Exercise description
Pictures excluded, output exactly the lines from the one containing "FAN1: AOD4184 -> IRF520" through the last line of the listing below.

Provided records
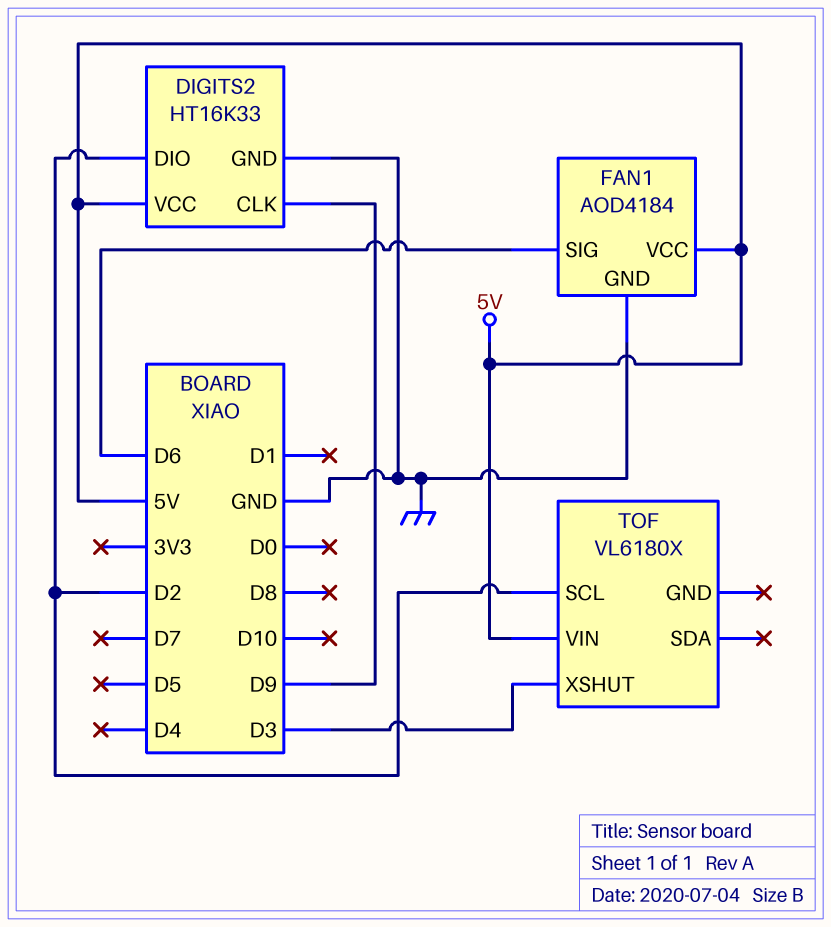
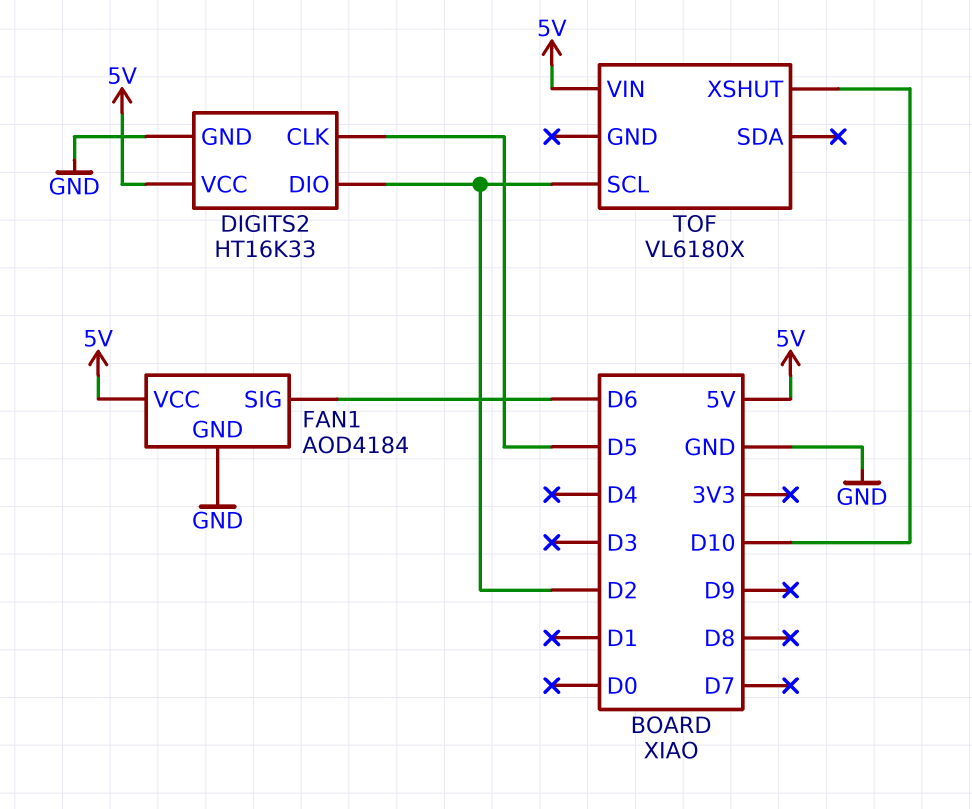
DIGITS2 pin CLK: D9 -> D5
TOF pin XSHUT: D3 -> D10

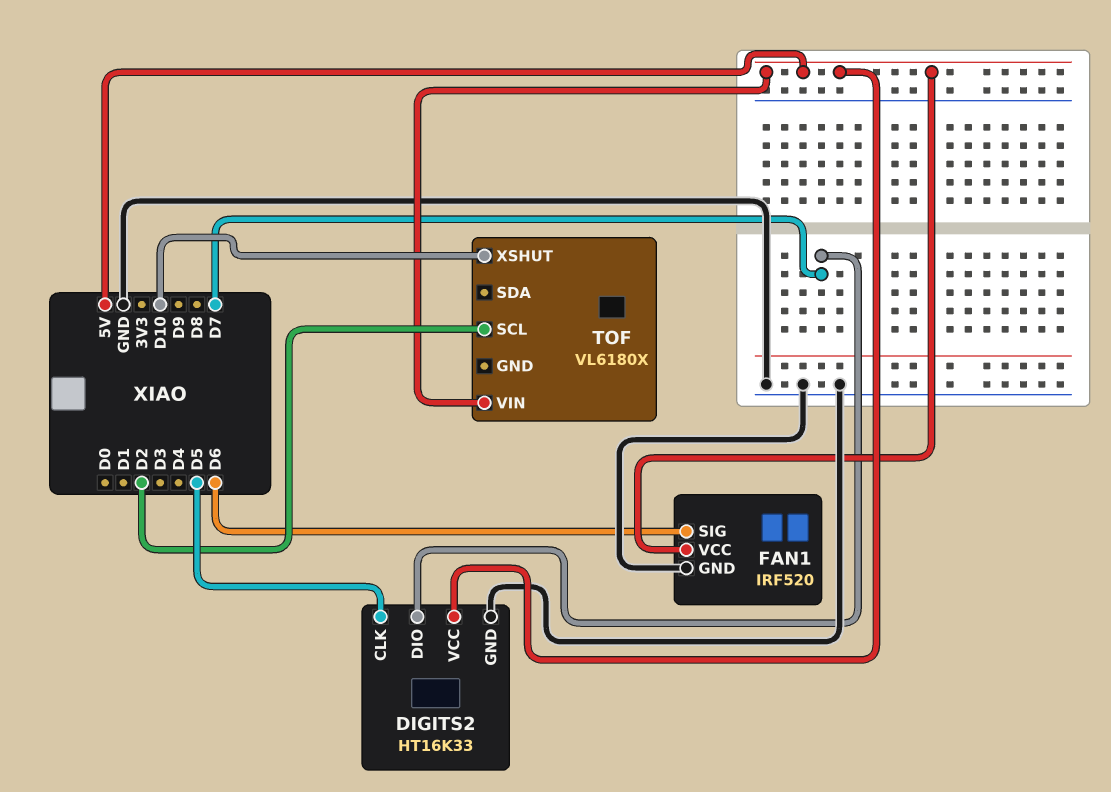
DIGITS2 pin DIO: D2 -> D7
FAN1: AOD4184 -> IRF520

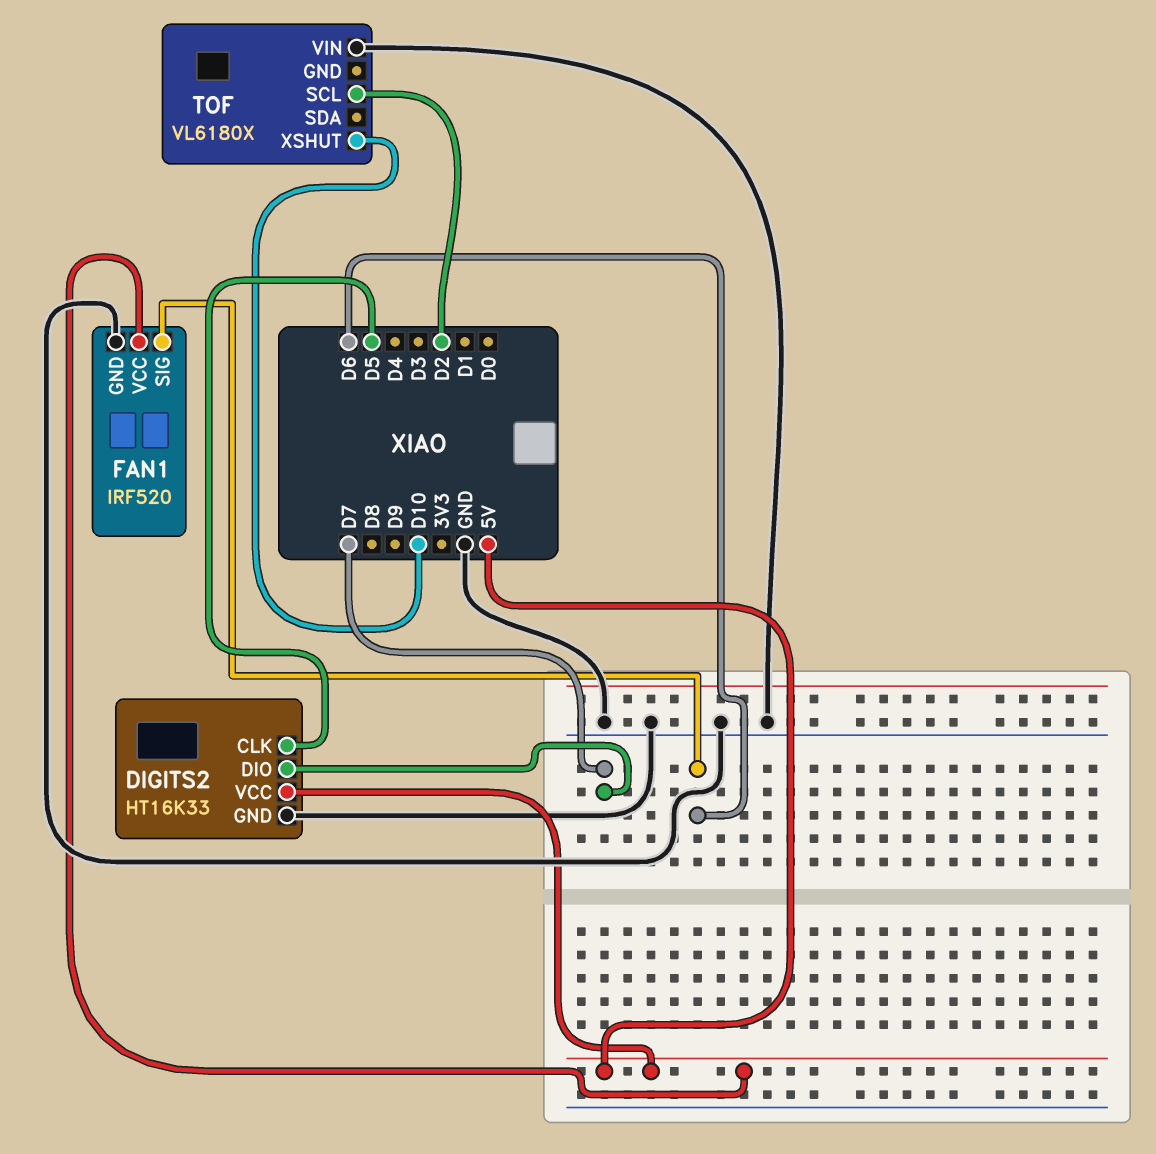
TOF pin VIN: 5V -> GND

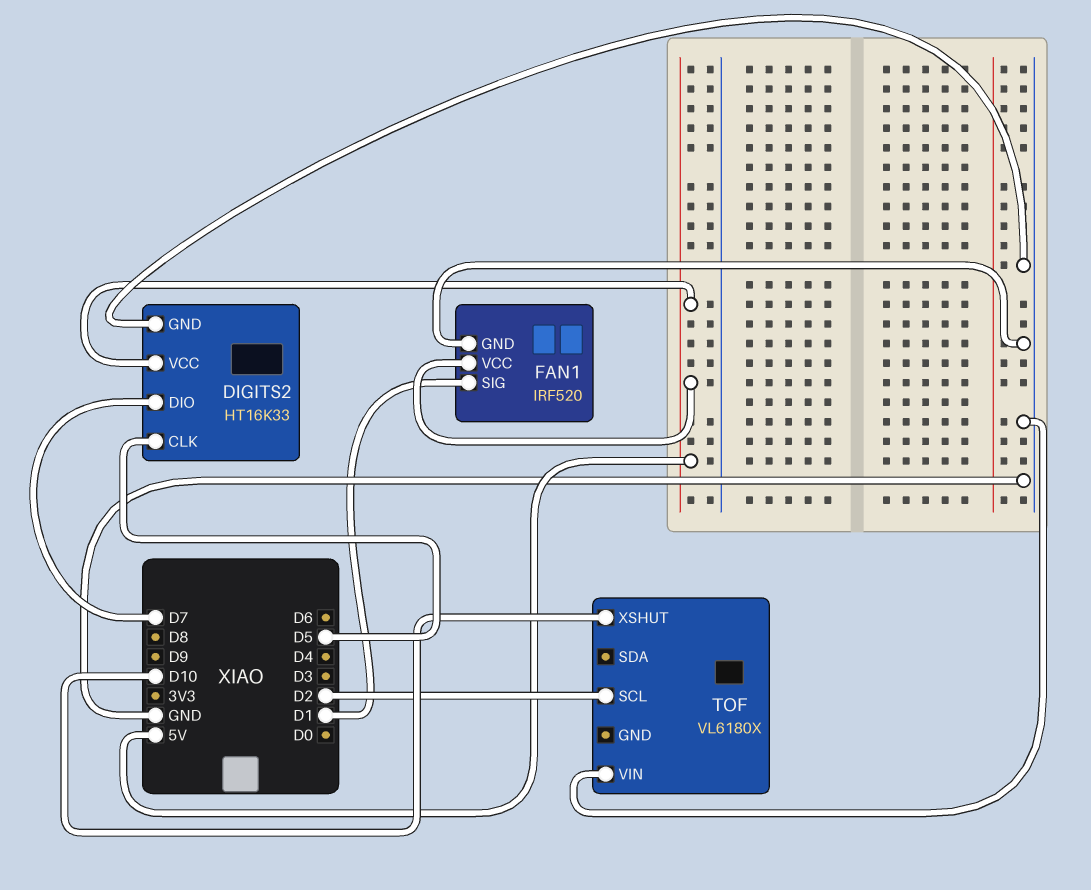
FAN1 pin SIG: D6 -> D1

Answer space
FAN1: AOD4184 -> IRF520

TOF pin VIN: 5V -> GND

FAN1 pin SIG: D6 -> D1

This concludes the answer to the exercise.